* Requirement *
Please give, word for word, the line containing "(328, 283) = (200, 249): green" and every line that comes after it in the data below.

[Colored object listings]
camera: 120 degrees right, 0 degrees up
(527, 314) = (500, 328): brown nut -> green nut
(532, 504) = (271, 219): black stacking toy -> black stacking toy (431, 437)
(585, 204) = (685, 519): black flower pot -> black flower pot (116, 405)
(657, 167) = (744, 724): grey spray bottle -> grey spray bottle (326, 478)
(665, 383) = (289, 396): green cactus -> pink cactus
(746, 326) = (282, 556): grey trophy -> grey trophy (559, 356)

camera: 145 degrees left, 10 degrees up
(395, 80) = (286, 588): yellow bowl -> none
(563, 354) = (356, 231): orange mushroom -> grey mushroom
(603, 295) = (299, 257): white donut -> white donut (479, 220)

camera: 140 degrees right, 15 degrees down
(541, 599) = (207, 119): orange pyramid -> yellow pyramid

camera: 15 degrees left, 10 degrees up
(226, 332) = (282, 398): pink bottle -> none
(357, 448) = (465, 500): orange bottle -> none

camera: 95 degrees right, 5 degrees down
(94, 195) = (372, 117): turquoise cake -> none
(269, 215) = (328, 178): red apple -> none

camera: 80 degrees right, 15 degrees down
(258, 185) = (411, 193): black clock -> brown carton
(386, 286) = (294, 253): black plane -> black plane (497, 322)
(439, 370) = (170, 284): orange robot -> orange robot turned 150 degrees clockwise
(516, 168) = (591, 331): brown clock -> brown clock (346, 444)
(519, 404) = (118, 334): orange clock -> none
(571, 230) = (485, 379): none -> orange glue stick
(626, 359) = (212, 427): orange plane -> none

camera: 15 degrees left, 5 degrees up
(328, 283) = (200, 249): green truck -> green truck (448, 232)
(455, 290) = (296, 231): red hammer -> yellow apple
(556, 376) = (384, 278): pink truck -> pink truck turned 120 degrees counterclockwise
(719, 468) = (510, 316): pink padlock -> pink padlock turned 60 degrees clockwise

* Task output *
(328, 283) = (200, 249): green truck -> green truck (448, 232)
(455, 290) = (296, 231): red hammer -> yellow apple
(556, 376) = (384, 278): pink truck -> pink truck turned 120 degrees counterclockwise
(719, 468) = (510, 316): pink padlock -> pink padlock turned 60 degrees clockwise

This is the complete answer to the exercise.